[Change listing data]
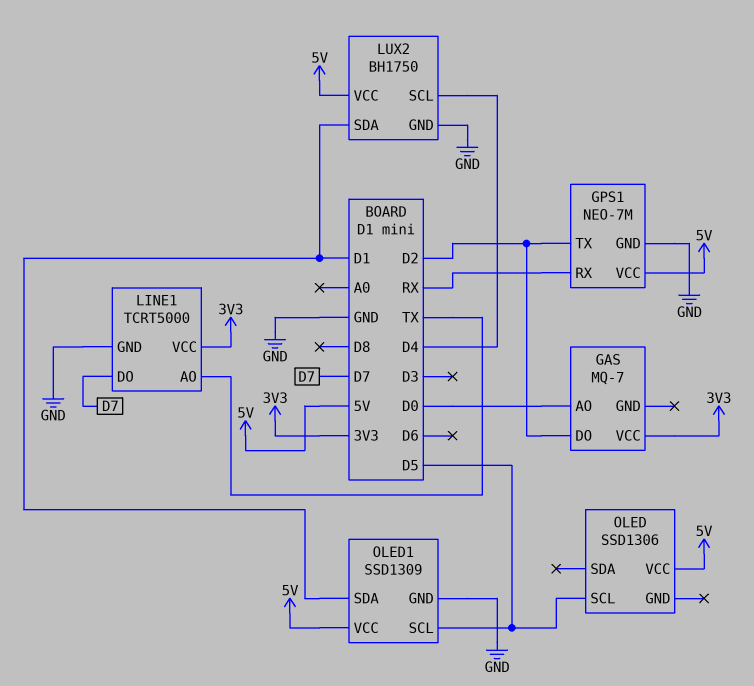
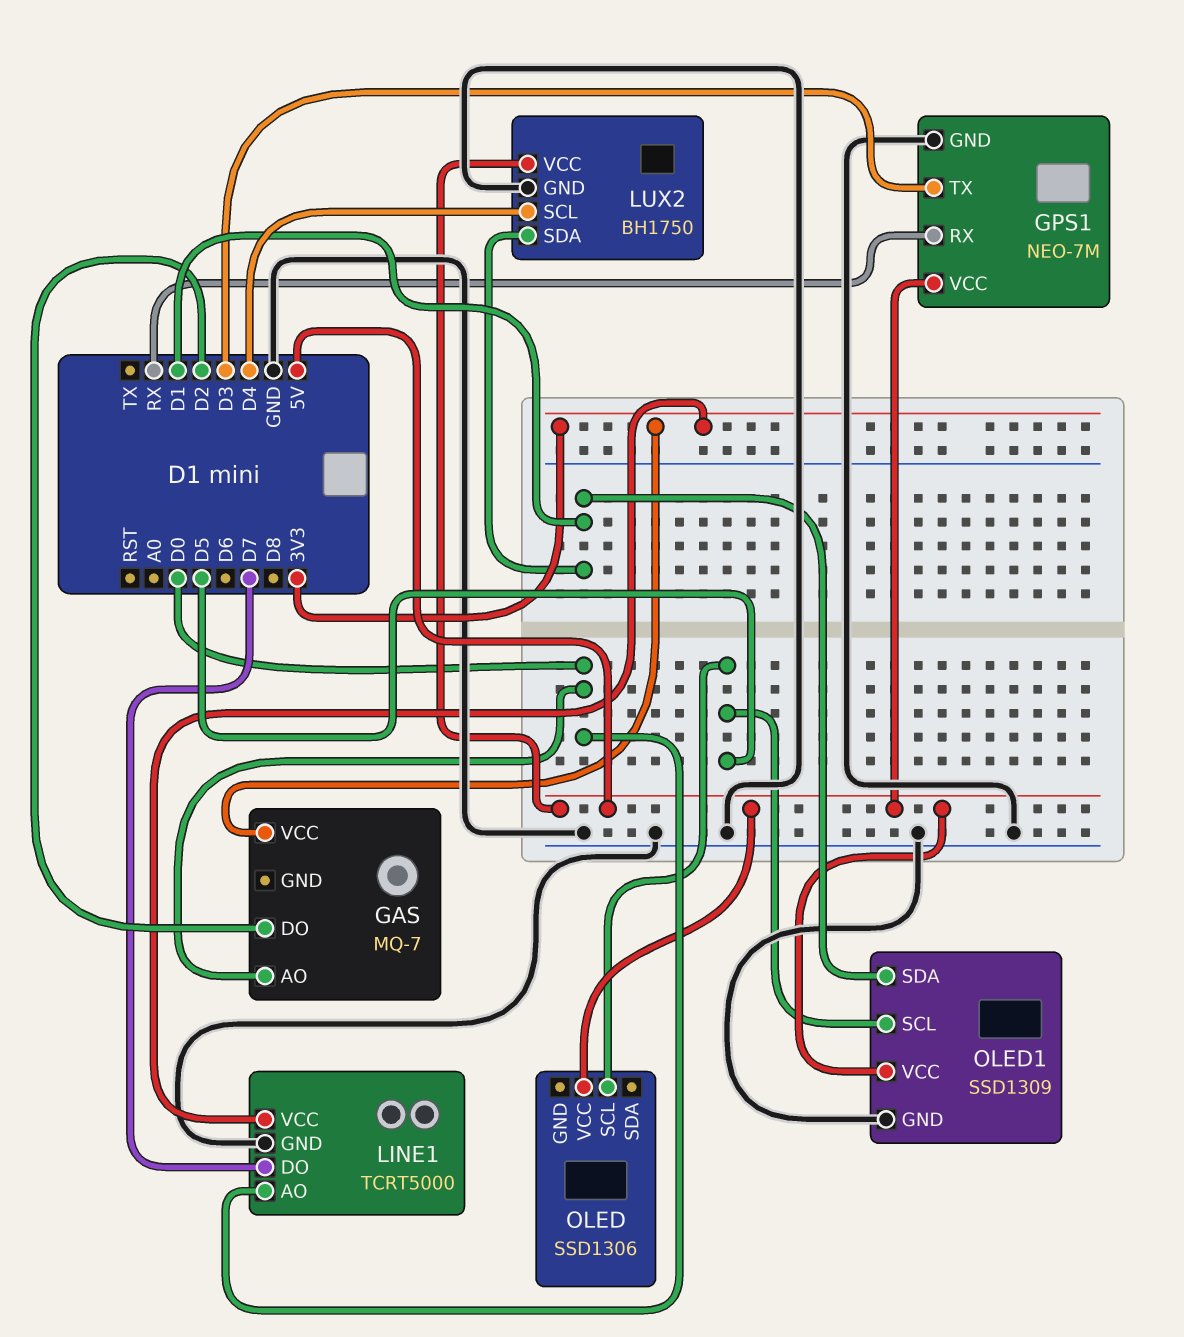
GPS1 pin TX: D2 -> D3
LINE1 pin AO: TX -> D0

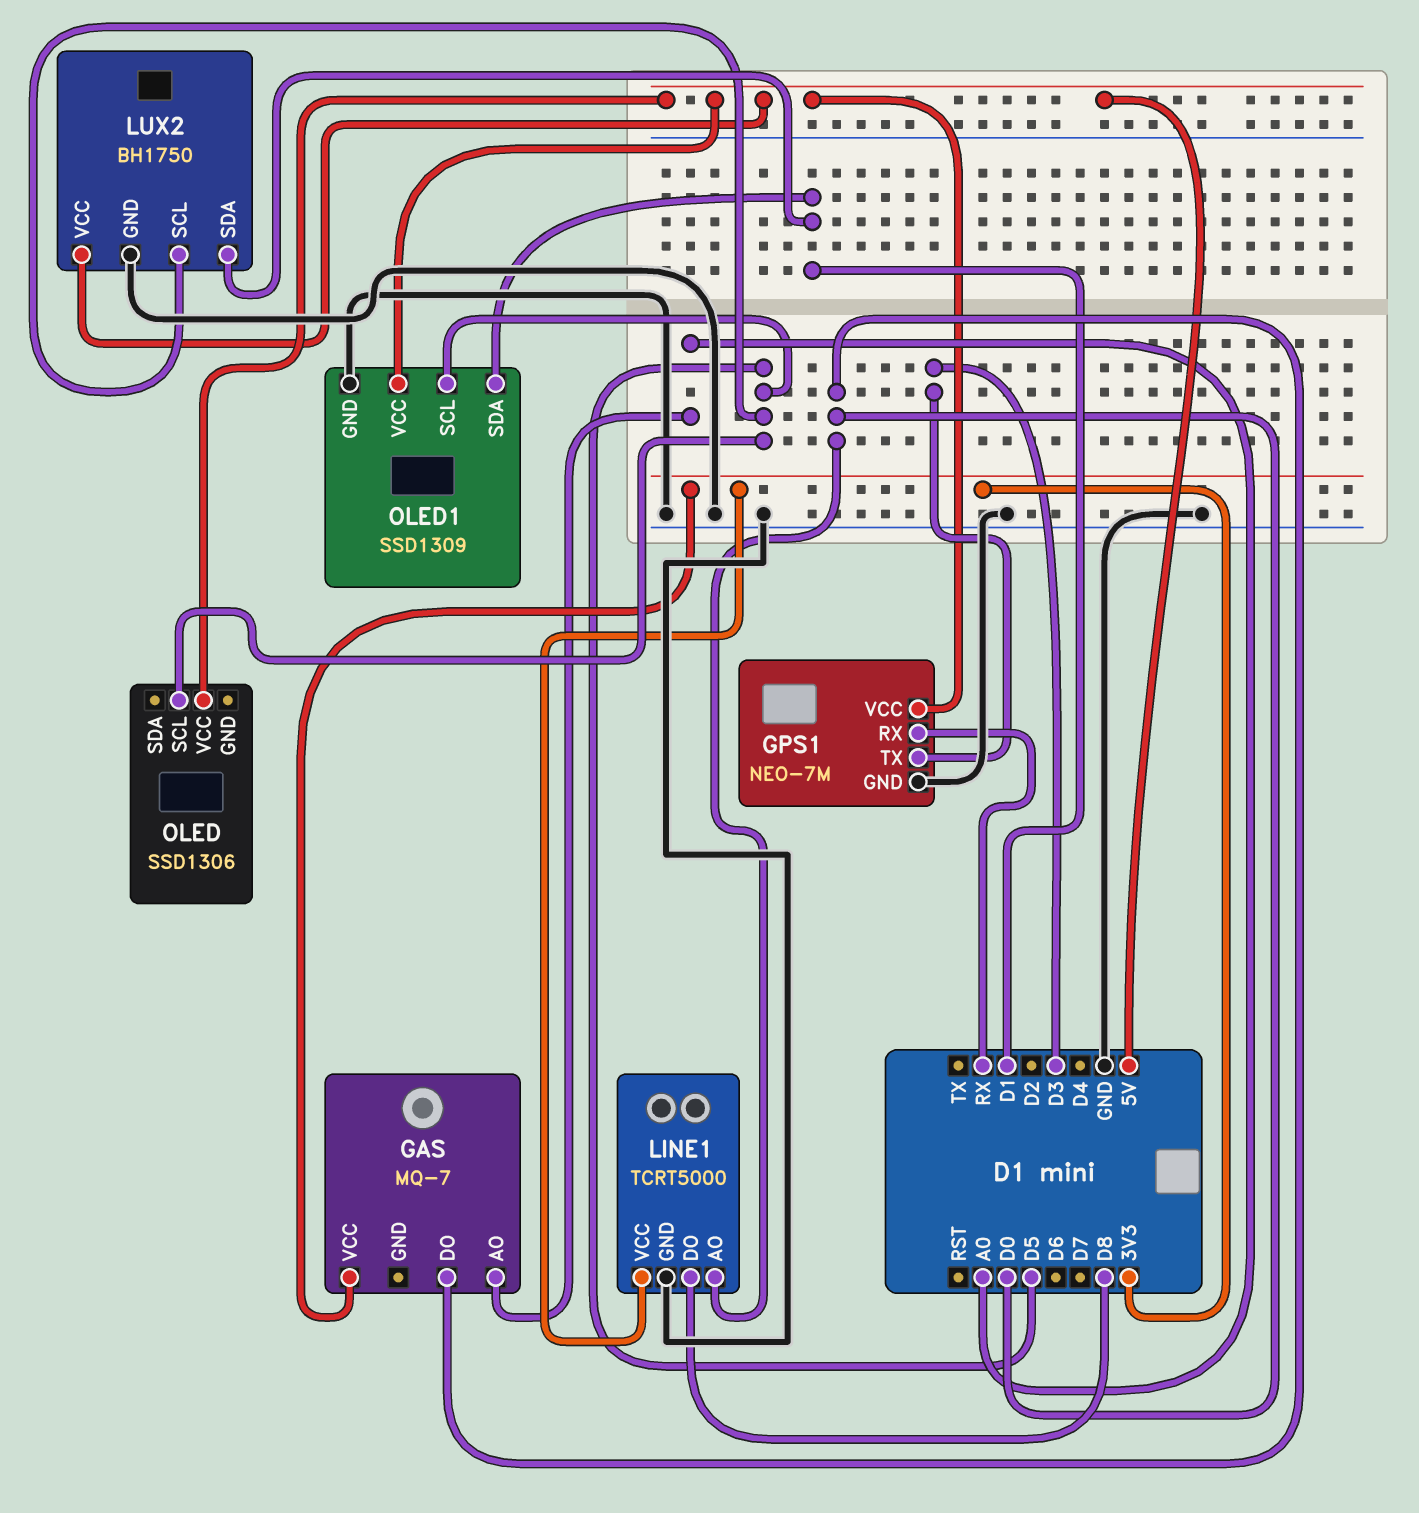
GAS pin AO: D0 -> A0
GAS pin DO: D2 -> D0
LINE1 pin DO: D7 -> D8
LUX2 pin SCL: D4 -> D5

Work to be completed – What is needed is an exact copy of the lines from the line with "LINE1 pin AO: TX -> D0" to the end of the data above, both included, without any pictures.

Your solution –
LINE1 pin AO: TX -> D0

GAS pin AO: D0 -> A0
GAS pin DO: D2 -> D0
LINE1 pin DO: D7 -> D8
LUX2 pin SCL: D4 -> D5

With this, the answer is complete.